[Task material Boundary: Start]

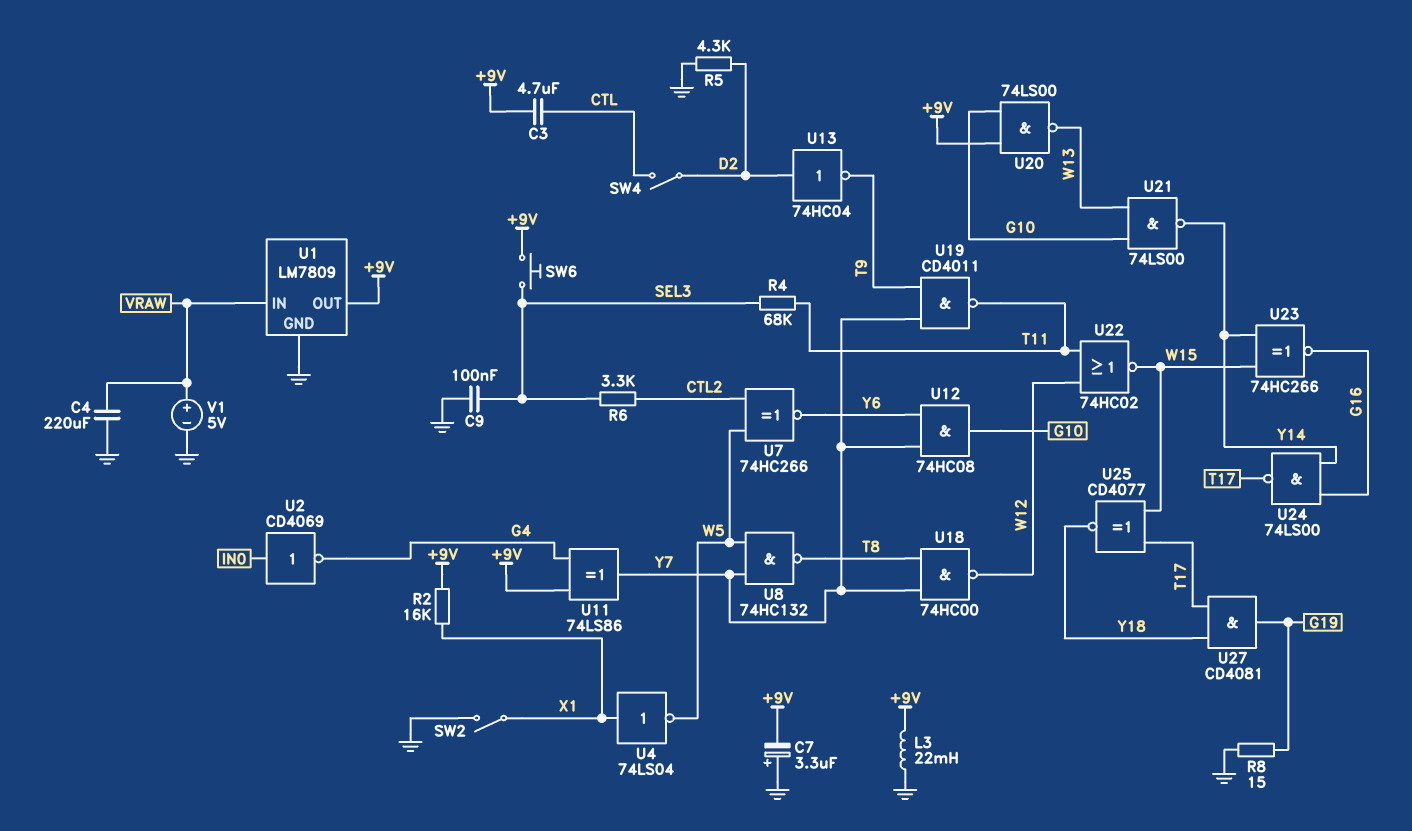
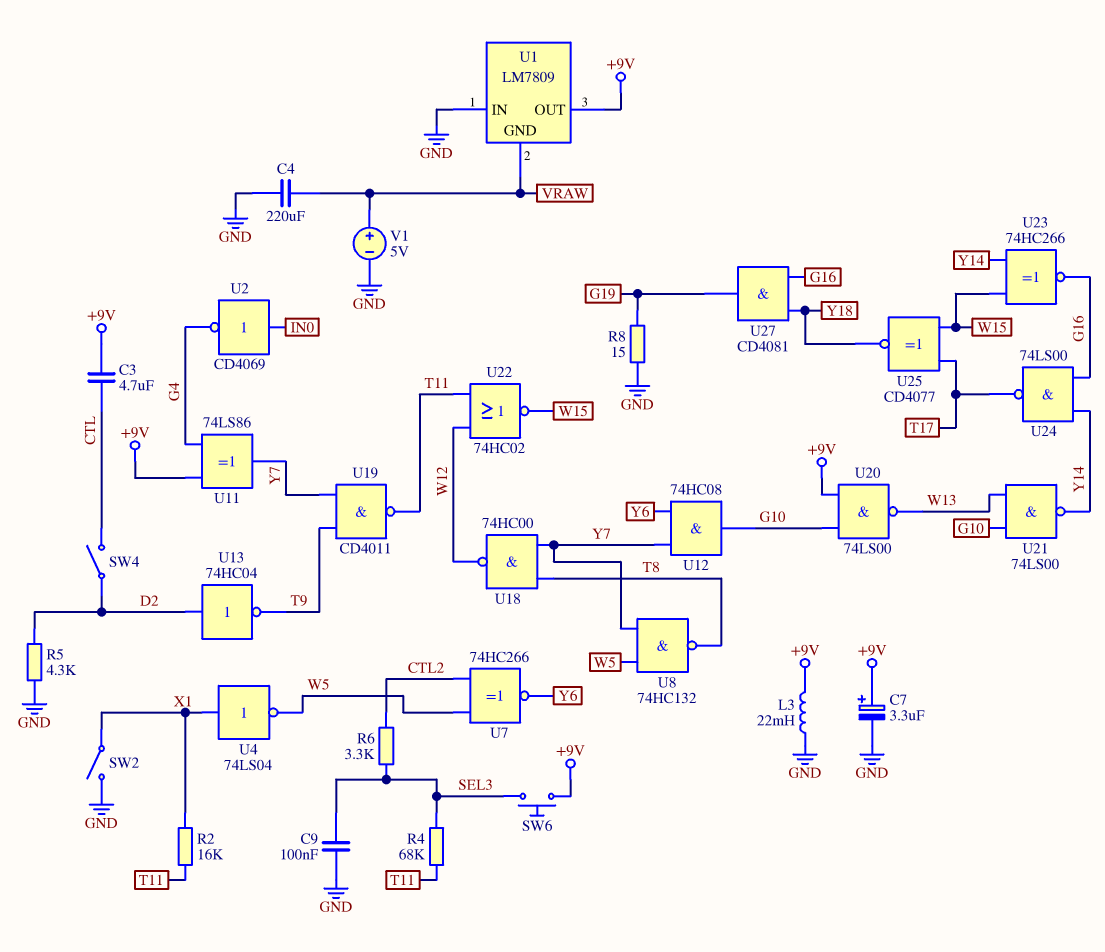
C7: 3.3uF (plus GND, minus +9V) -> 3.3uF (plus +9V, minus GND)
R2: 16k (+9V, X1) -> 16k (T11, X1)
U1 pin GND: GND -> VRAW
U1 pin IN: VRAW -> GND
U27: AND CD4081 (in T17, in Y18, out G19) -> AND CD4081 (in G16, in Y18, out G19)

[Task material Boundary: End]

About this exercise:
All records, pictures excluded: copy them exactly.

Written response:
C7: 3.3uF (plus GND, minus +9V) -> 3.3uF (plus +9V, minus GND)
R2: 16k (+9V, X1) -> 16k (T11, X1)
U1 pin GND: GND -> VRAW
U1 pin IN: VRAW -> GND
U27: AND CD4081 (in T17, in Y18, out G19) -> AND CD4081 (in G16, in Y18, out G19)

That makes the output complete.